(Data items)
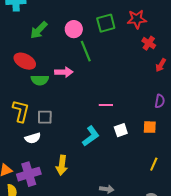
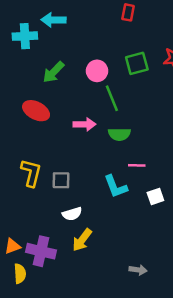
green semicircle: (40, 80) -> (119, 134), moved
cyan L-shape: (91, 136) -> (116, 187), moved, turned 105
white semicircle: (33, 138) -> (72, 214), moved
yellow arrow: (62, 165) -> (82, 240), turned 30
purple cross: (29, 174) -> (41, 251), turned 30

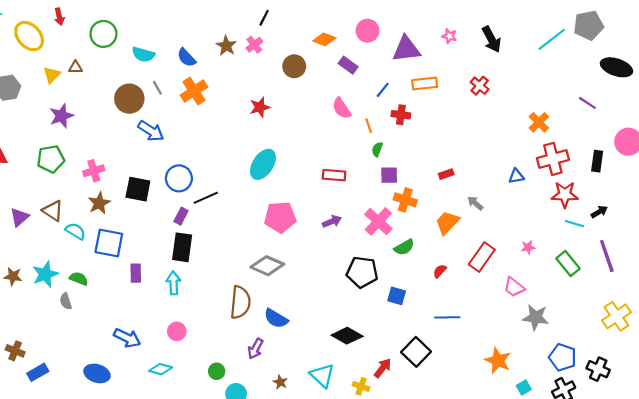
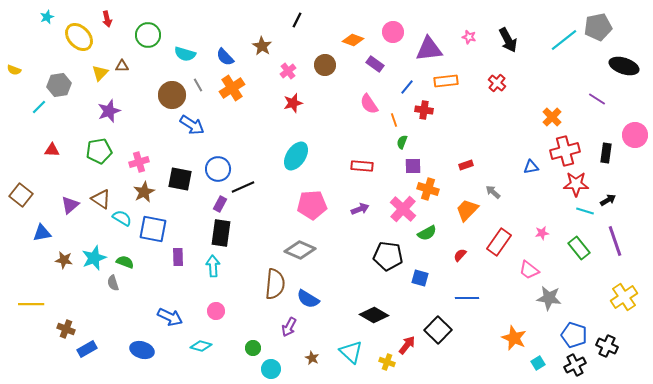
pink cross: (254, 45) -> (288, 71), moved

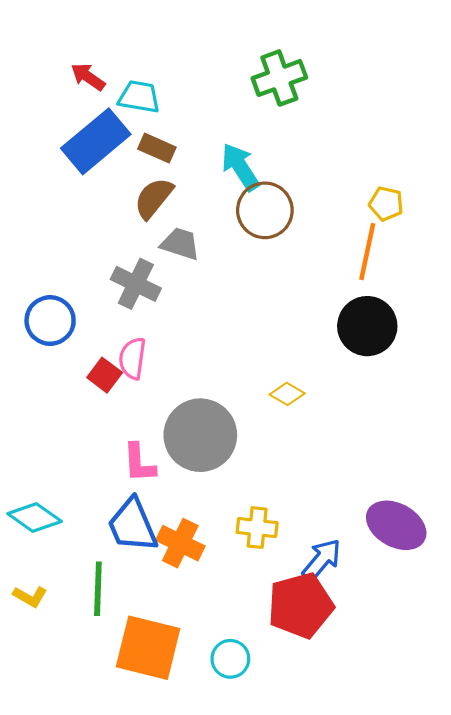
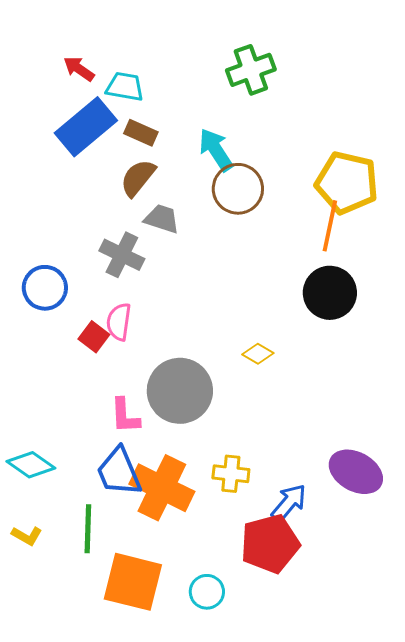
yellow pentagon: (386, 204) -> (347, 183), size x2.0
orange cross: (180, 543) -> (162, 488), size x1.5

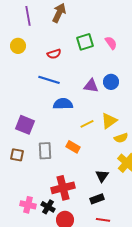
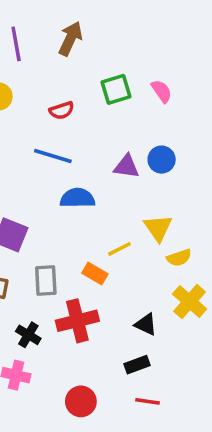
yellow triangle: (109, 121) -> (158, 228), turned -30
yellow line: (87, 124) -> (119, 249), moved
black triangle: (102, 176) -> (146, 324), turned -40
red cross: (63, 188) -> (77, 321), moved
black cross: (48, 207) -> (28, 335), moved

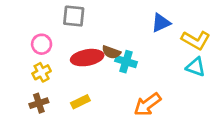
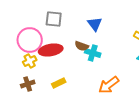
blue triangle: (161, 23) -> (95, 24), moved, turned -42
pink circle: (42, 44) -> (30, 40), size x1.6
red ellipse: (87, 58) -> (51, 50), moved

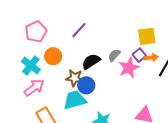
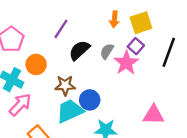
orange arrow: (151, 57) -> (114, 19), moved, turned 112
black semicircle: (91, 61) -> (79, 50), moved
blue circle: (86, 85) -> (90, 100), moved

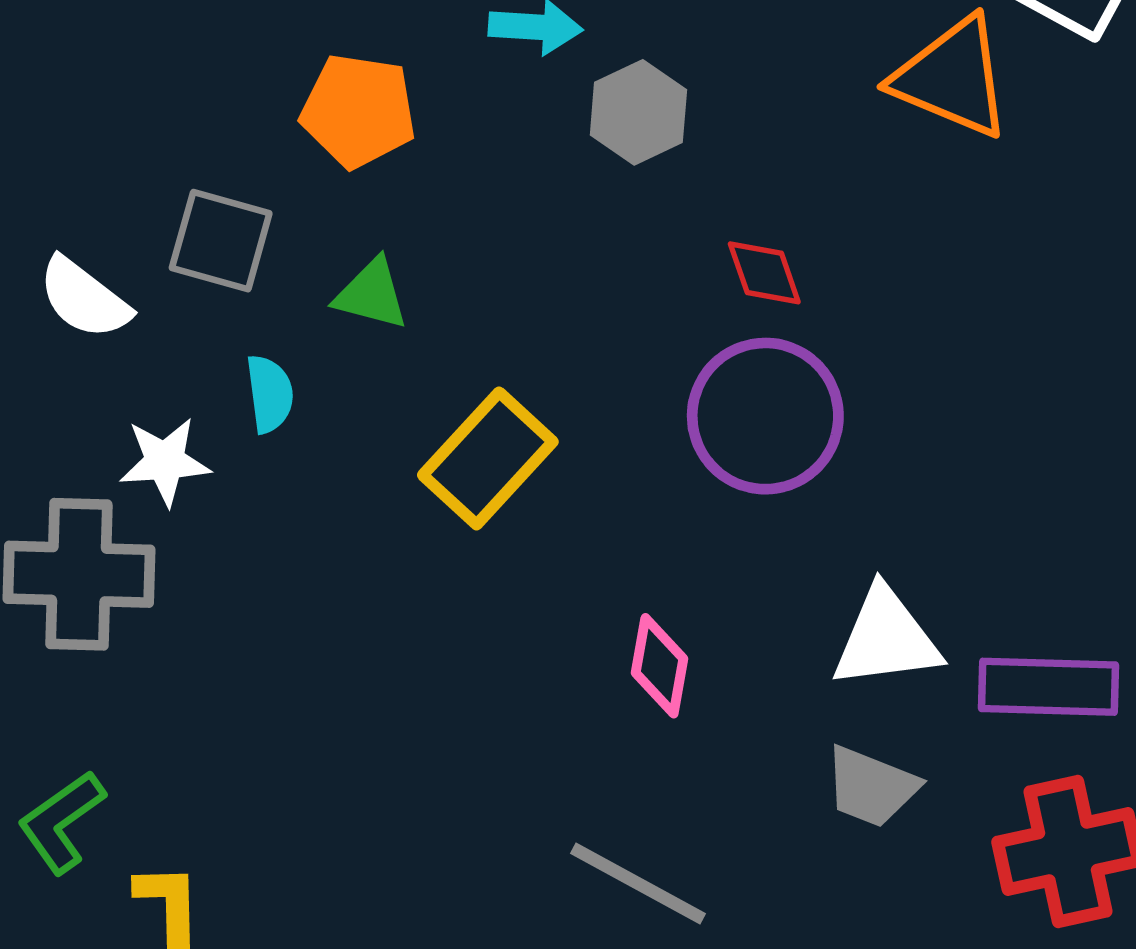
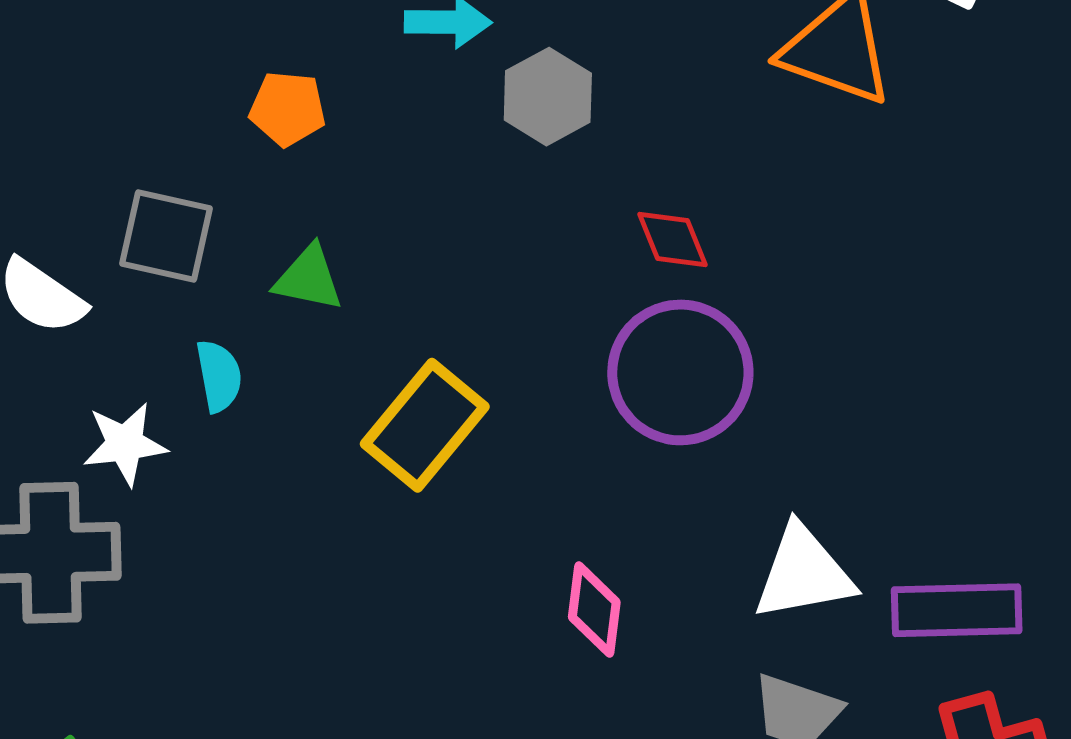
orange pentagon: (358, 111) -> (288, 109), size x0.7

• _Aim of the task_:
Give again, word for word, the line containing "orange cross: (180, 543)" and every line after it to the end of the records; leave out the pictures.

• _Answer below_:
orange cross: (180, 543) -> (162, 488), size x1.5

yellow triangle: (109, 121) -> (158, 228), turned -30
yellow line: (87, 124) -> (119, 249), moved
black triangle: (102, 176) -> (146, 324), turned -40
red cross: (63, 188) -> (77, 321), moved
black cross: (48, 207) -> (28, 335), moved

blue triangle: (161, 23) -> (95, 24), moved, turned -42
pink circle: (42, 44) -> (30, 40), size x1.6
red ellipse: (87, 58) -> (51, 50), moved

orange arrow: (151, 57) -> (114, 19), moved, turned 112
black semicircle: (91, 61) -> (79, 50), moved
blue circle: (86, 85) -> (90, 100), moved

orange pentagon: (358, 111) -> (288, 109), size x0.7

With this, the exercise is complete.